Items listed in a dataset:
.....
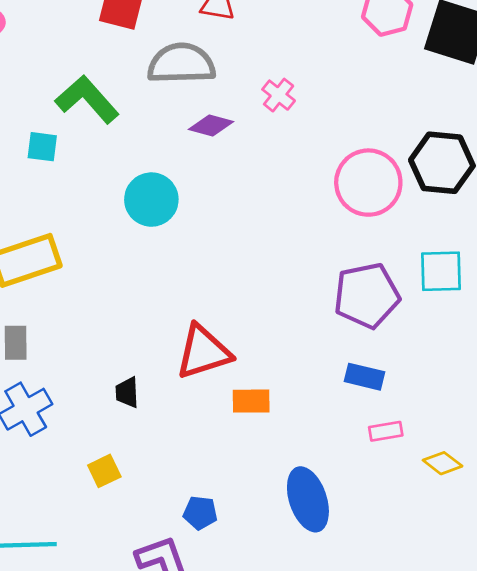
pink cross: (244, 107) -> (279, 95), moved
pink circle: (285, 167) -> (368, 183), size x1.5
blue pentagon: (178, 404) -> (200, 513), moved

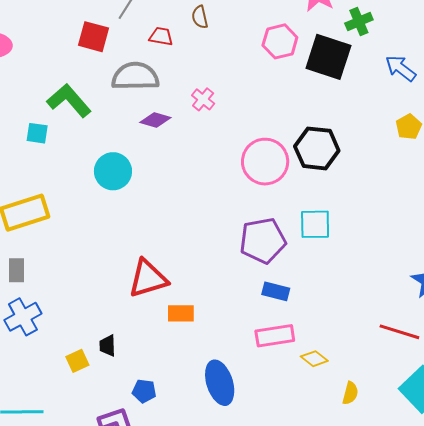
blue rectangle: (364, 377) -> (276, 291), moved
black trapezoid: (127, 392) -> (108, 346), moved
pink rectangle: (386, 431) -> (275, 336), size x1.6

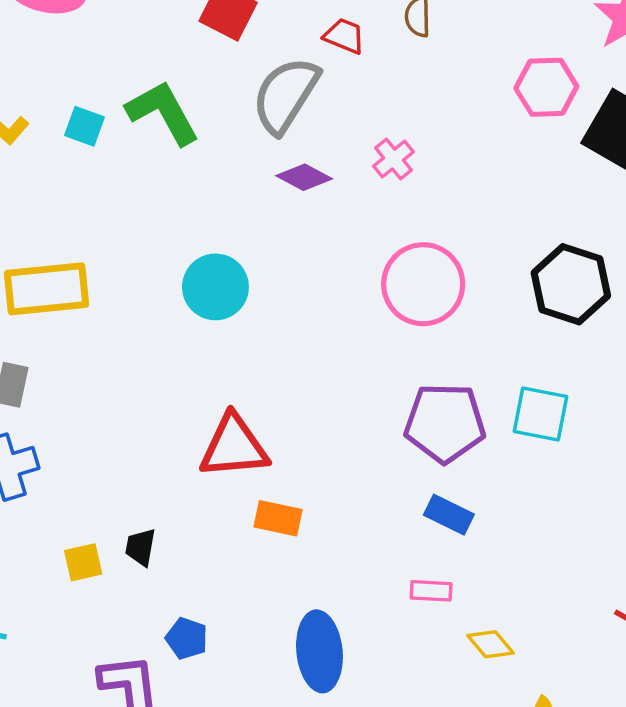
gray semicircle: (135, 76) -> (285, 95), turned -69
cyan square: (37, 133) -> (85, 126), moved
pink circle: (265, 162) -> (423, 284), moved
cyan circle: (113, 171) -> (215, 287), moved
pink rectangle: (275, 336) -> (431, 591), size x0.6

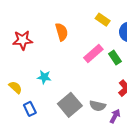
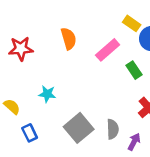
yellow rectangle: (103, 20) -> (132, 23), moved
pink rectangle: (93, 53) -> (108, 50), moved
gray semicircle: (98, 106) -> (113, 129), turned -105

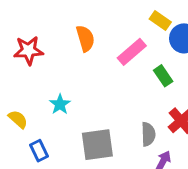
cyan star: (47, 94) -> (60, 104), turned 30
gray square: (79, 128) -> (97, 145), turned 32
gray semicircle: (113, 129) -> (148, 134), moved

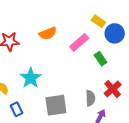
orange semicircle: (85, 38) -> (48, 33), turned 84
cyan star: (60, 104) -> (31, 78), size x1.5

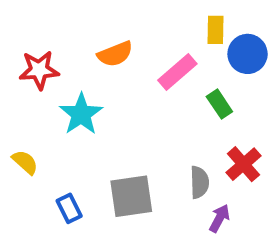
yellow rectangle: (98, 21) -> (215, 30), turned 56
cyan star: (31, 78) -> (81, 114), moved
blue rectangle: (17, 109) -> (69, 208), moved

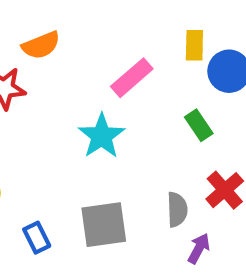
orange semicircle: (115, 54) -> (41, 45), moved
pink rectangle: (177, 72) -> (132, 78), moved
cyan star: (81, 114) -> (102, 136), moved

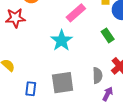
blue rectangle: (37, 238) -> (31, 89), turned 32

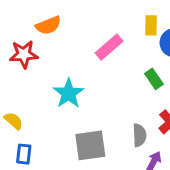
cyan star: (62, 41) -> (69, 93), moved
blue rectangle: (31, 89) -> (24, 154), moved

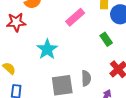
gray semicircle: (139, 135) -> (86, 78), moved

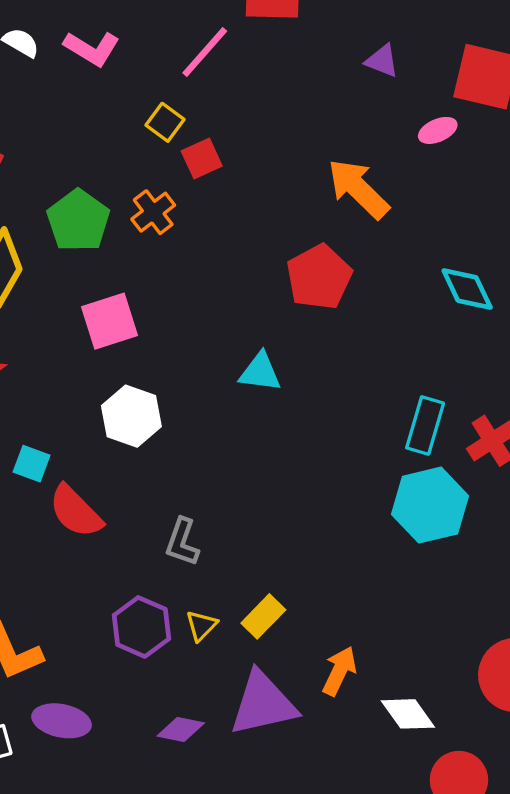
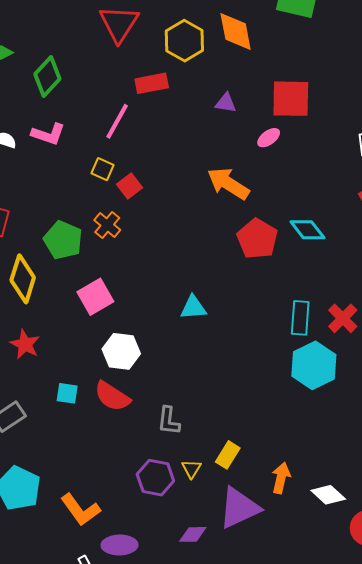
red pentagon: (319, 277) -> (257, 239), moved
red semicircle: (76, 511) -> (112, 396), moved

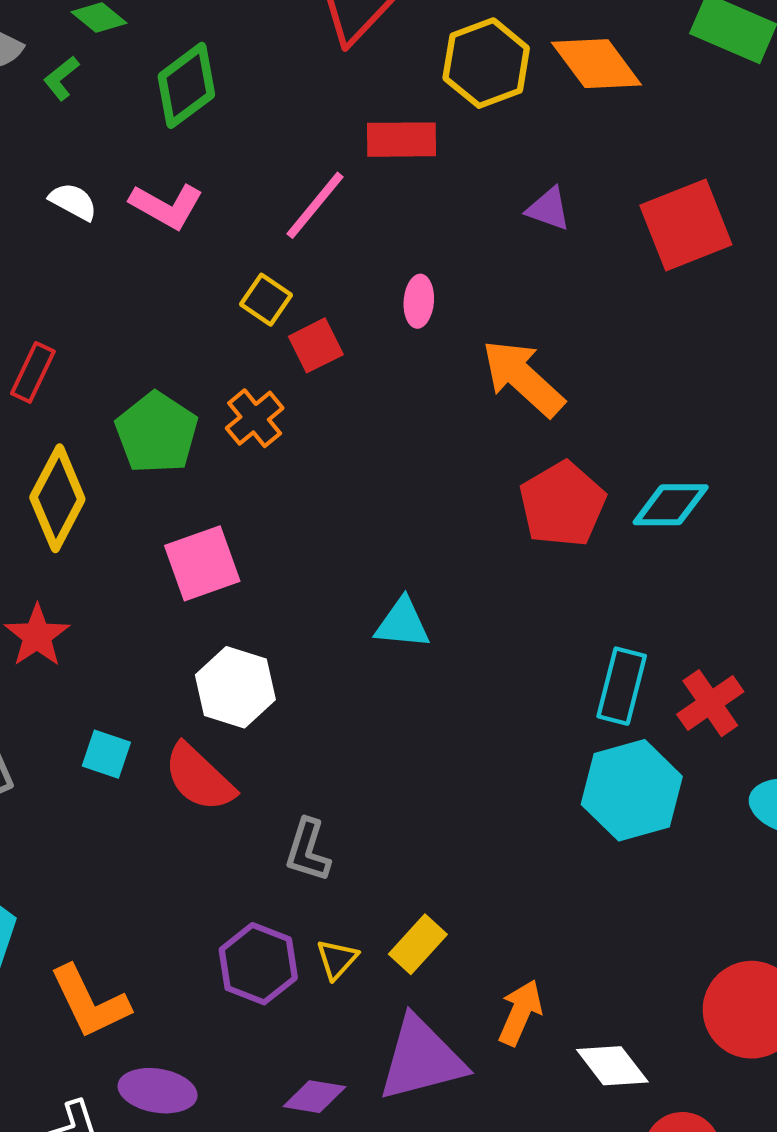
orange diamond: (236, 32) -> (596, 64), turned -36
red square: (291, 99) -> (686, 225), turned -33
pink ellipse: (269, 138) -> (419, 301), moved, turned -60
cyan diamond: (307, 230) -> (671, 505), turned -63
.....
* _Work instructions_: Give the number of lines in the data above that contain the word "gray", with no accompanying text.

* _Solution for this task_: 5